= Task statement =
Once you have located the line containing "pink brick F1" in the material below, return it exactly along with each line after it through the line containing "green slope G2:G3 level 1 top 2".

= Provided records =
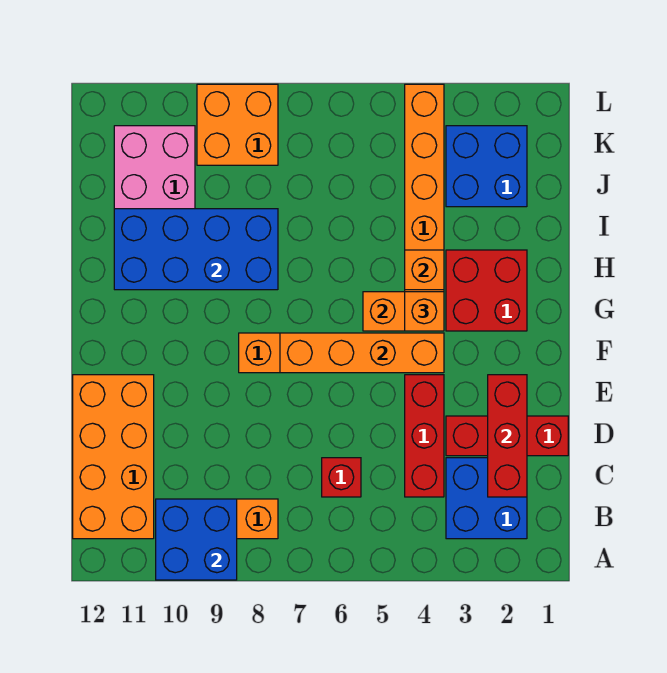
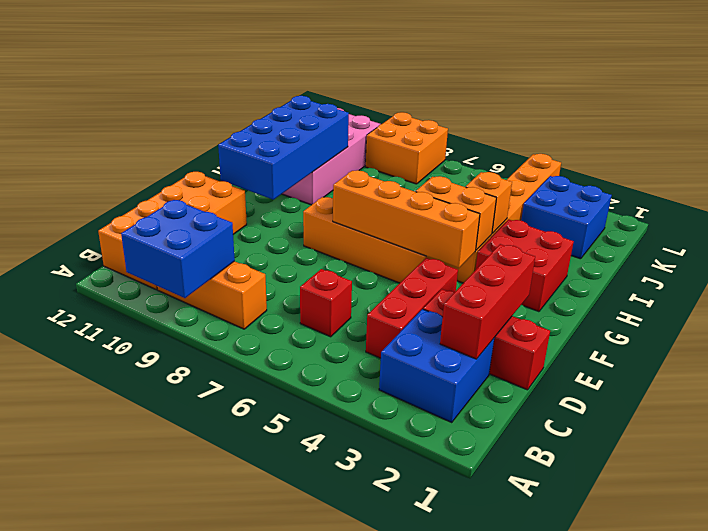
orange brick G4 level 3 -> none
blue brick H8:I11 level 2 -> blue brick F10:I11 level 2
==
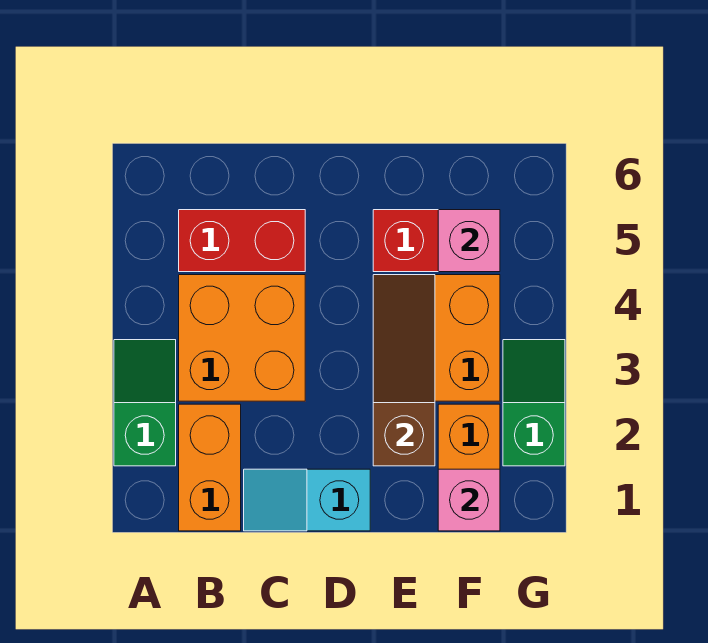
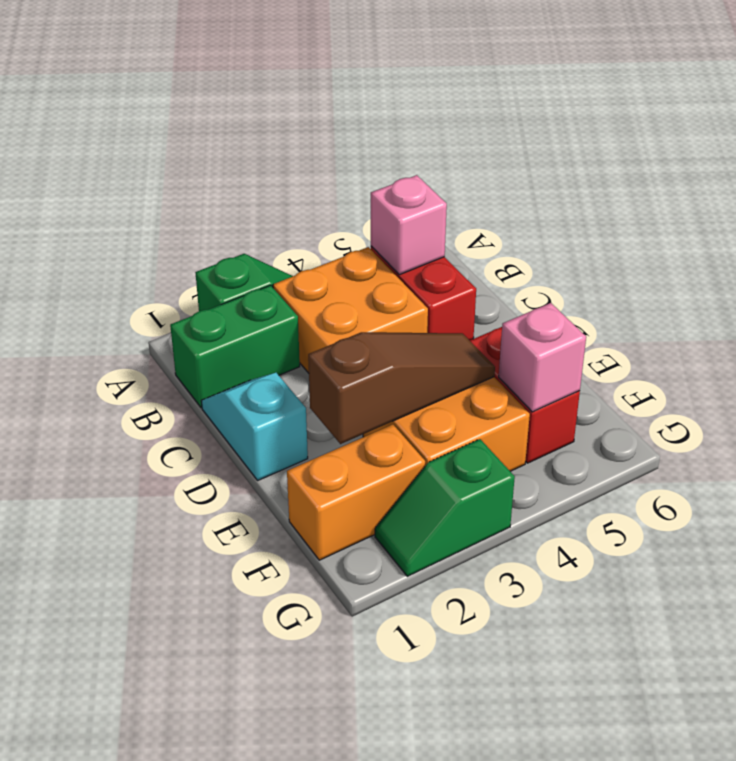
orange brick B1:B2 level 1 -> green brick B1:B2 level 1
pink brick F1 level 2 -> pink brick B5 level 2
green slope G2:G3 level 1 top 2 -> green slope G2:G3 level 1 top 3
---
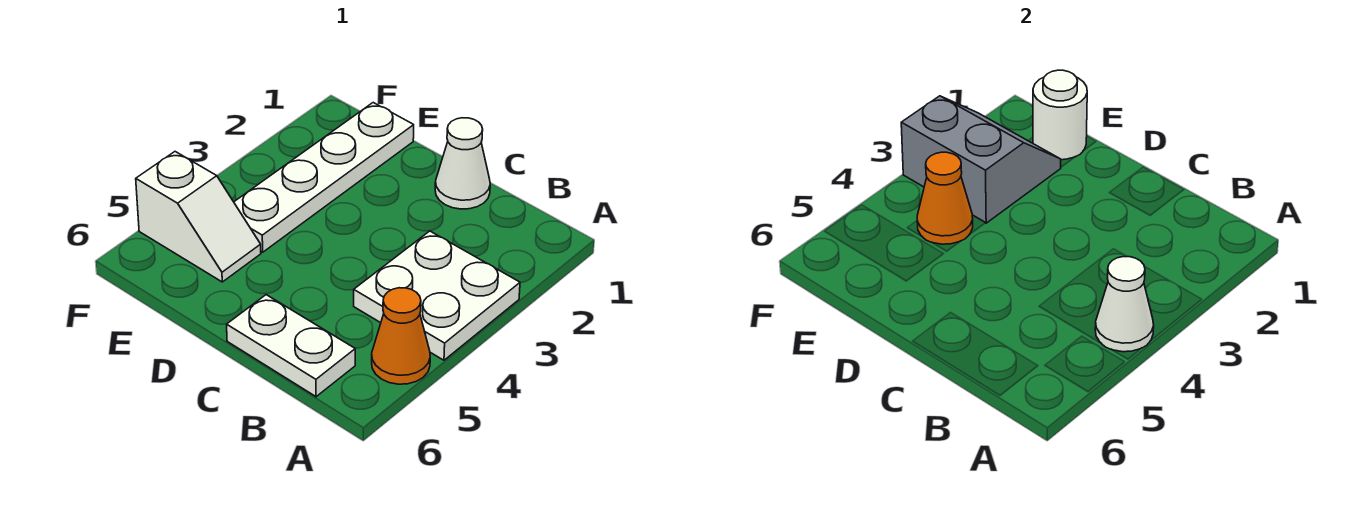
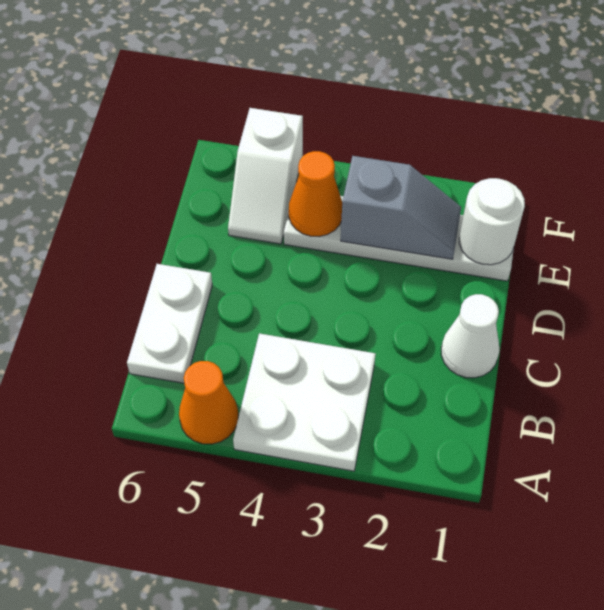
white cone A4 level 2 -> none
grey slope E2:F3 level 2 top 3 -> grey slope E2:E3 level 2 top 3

= Response to this exercise =
pink brick F1 level 2 -> pink brick B5 level 2
green slope G2:G3 level 1 top 2 -> green slope G2:G3 level 1 top 3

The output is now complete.